■ Exercise data
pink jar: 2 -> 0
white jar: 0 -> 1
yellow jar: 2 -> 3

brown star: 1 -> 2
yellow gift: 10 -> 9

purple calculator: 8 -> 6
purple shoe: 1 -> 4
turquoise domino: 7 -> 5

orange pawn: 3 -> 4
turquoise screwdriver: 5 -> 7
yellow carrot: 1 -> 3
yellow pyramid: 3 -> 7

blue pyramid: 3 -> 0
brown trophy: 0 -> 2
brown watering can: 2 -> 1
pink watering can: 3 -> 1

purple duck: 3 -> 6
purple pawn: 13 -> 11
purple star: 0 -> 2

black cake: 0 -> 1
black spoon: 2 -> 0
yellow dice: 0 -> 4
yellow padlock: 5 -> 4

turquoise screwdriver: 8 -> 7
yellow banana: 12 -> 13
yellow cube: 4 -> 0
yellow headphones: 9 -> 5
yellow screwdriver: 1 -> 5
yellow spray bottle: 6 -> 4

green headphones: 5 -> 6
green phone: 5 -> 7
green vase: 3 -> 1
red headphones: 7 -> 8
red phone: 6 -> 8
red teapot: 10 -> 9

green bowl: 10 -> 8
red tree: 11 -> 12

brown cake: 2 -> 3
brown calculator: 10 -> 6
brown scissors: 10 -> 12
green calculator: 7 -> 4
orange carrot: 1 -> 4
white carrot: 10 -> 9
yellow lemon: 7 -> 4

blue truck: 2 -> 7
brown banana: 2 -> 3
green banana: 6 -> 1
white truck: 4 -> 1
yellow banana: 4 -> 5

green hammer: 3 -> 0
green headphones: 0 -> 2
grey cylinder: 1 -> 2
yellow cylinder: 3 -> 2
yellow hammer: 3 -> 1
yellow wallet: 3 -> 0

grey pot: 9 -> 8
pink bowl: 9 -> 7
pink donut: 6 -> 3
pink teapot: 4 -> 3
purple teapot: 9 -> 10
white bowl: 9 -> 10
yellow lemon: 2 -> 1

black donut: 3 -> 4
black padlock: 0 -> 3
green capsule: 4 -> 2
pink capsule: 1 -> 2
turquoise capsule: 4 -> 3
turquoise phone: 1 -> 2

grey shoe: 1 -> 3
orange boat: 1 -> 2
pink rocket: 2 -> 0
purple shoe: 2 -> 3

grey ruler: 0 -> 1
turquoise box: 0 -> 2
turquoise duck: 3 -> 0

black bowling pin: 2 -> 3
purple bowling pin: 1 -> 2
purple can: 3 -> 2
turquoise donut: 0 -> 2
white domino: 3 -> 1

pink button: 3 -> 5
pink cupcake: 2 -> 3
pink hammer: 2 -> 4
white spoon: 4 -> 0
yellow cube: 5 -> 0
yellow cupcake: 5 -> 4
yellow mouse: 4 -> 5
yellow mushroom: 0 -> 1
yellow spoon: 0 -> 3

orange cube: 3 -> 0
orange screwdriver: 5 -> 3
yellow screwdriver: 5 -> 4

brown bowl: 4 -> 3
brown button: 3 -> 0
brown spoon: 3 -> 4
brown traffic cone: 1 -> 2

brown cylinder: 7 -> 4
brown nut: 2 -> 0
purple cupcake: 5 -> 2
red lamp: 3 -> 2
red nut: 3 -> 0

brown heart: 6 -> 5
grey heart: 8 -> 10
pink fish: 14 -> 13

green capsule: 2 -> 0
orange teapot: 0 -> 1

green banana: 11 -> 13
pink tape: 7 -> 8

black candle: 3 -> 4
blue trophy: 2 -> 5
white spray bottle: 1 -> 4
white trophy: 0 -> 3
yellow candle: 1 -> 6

■ To do
Every line above with the string "hammer" in it should be copied into the answer.

■ Exercise solution
green hammer: 3 -> 0
yellow hammer: 3 -> 1
pink hammer: 2 -> 4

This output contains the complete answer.